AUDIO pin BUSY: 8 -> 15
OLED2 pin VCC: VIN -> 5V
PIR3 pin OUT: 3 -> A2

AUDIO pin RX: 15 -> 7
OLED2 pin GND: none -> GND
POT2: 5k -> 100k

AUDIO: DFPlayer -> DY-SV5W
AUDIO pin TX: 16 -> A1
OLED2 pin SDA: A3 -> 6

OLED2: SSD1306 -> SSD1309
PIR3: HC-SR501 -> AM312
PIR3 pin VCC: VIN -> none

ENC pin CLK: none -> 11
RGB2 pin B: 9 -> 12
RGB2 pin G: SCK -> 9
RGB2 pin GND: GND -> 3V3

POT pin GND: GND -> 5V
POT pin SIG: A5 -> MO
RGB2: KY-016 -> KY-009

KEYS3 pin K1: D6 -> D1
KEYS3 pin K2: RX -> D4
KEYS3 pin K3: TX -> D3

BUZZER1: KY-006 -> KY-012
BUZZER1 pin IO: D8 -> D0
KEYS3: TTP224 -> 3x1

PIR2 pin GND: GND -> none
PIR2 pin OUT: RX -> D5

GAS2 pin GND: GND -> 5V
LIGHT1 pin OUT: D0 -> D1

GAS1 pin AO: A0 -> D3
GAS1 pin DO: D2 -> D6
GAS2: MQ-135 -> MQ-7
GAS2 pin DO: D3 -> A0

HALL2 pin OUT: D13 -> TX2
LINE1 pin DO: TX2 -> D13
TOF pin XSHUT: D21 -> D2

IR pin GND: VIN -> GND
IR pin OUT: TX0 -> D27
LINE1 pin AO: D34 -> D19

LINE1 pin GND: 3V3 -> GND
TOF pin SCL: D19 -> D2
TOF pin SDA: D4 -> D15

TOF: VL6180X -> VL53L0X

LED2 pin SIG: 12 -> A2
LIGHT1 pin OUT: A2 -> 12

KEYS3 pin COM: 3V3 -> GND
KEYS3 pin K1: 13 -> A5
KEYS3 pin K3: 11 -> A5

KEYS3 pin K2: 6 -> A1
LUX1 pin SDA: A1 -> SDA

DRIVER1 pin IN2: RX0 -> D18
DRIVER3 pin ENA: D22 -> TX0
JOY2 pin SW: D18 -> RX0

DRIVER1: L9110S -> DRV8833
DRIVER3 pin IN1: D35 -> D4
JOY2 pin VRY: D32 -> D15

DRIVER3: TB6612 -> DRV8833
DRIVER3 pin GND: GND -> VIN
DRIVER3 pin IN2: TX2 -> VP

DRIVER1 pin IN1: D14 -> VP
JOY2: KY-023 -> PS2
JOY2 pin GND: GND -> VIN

——————————

▸ **WORK REQUIRED**: For the entries shown above, tally every line containing the word "none". Report the tally and nothing else.

▸ **RESPONSE TO THE TASK**: 4